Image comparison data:
*** Block opens ***
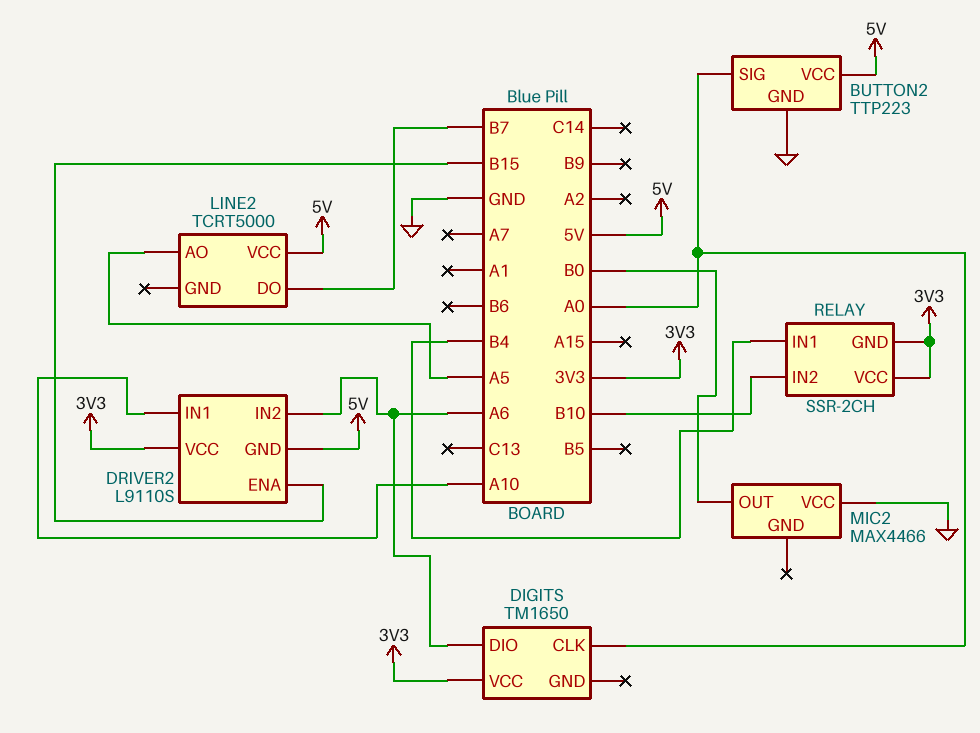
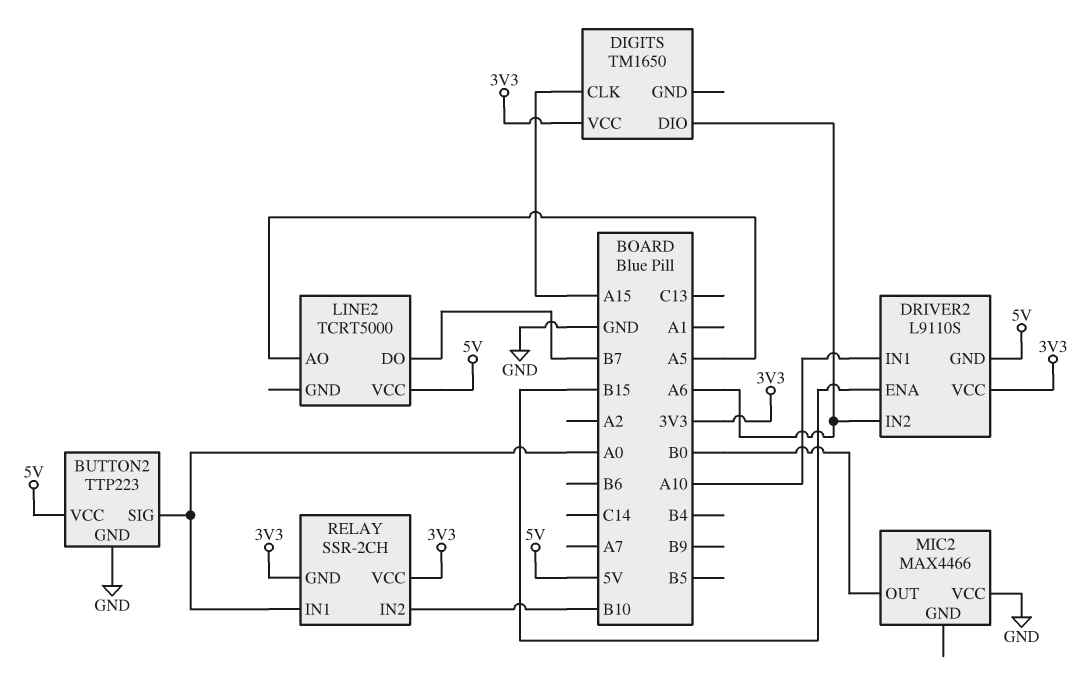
DIGITS pin CLK: A0 -> A15
RELAY pin IN1: B4 -> A0

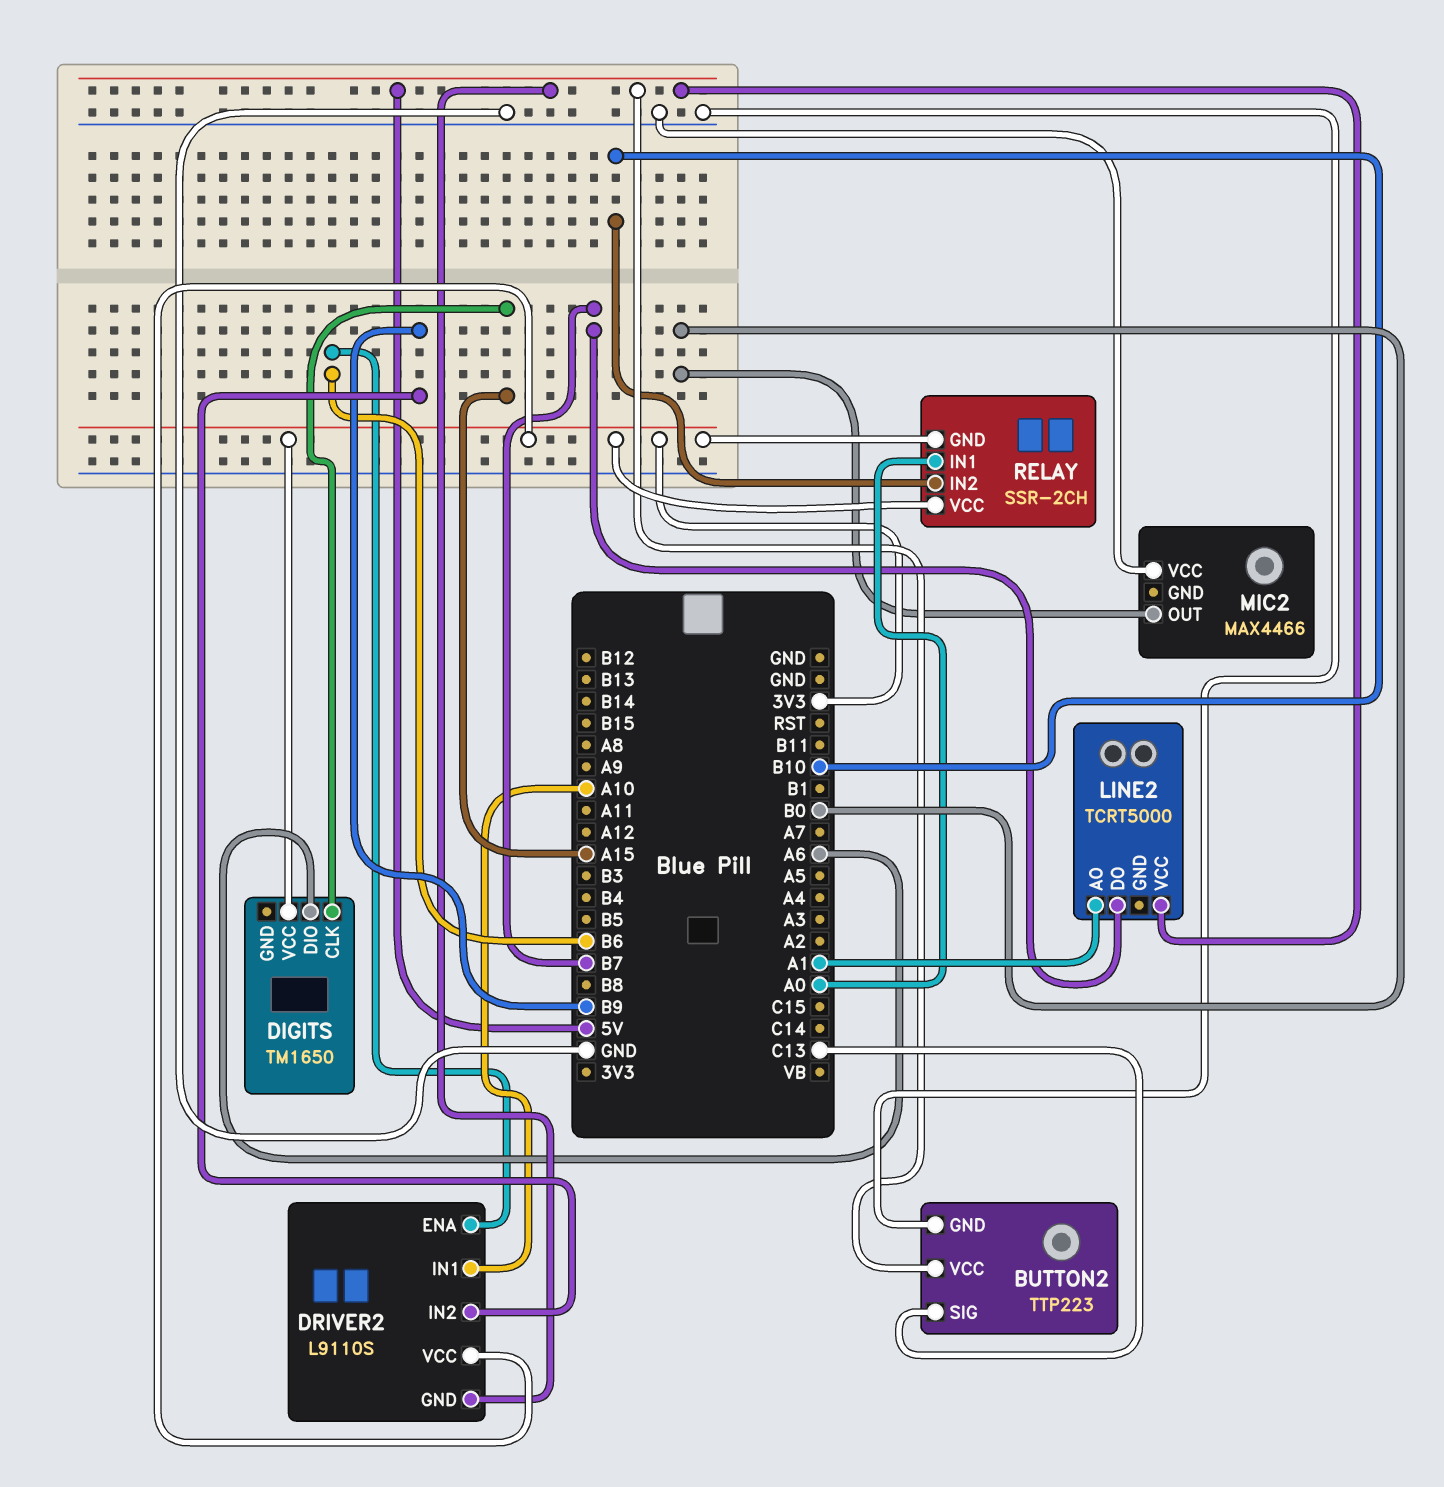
BUTTON2 pin SIG: A0 -> C13
DRIVER2 pin ENA: B15 -> B6
DRIVER2 pin IN2: A6 -> B9
LINE2 pin AO: A5 -> A1

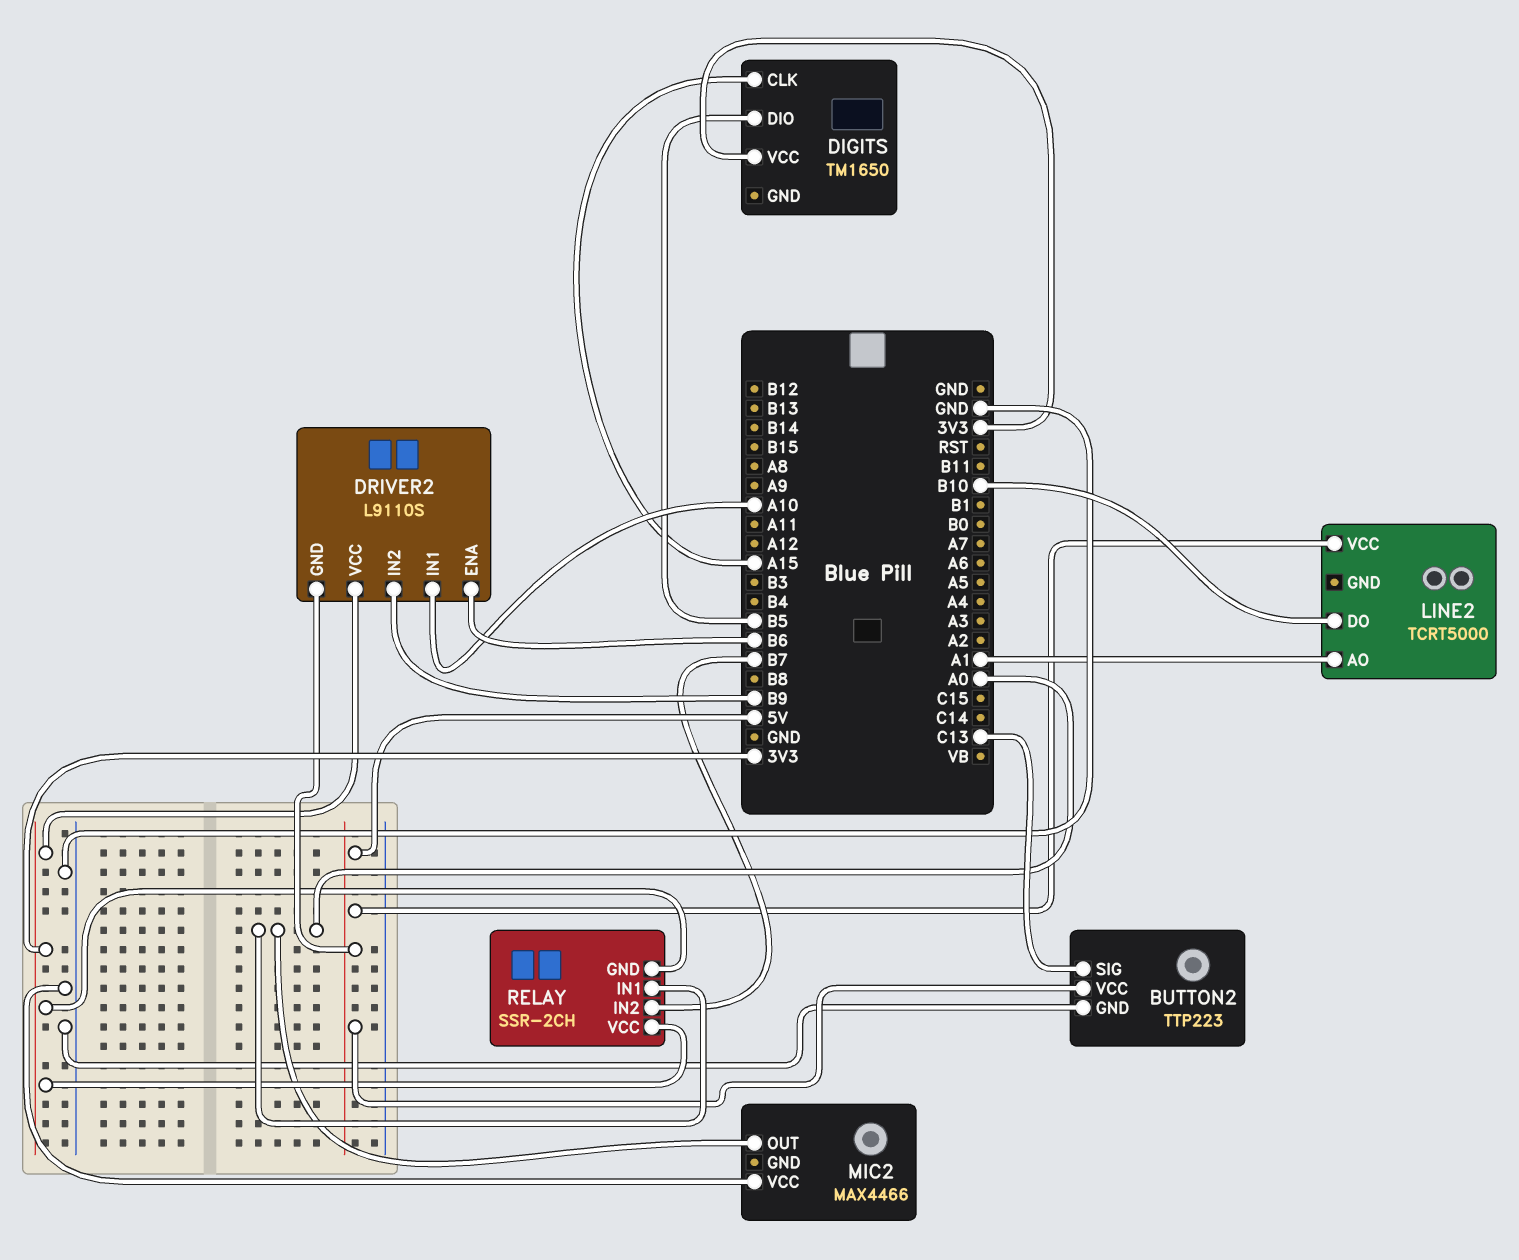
DIGITS pin DIO: A6 -> B5
LINE2 pin DO: B7 -> B10
MIC2 pin OUT: B0 -> A0
RELAY pin IN2: B10 -> B7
*** Block closes ***
→ **Your objective**
Pictures in the records above are to be left out of an otherwise exact copy.

→ **Your solution**
DIGITS pin CLK: A0 -> A15
RELAY pin IN1: B4 -> A0

BUTTON2 pin SIG: A0 -> C13
DRIVER2 pin ENA: B15 -> B6
DRIVER2 pin IN2: A6 -> B9
LINE2 pin AO: A5 -> A1

DIGITS pin DIO: A6 -> B5
LINE2 pin DO: B7 -> B10
MIC2 pin OUT: B0 -> A0
RELAY pin IN2: B10 -> B7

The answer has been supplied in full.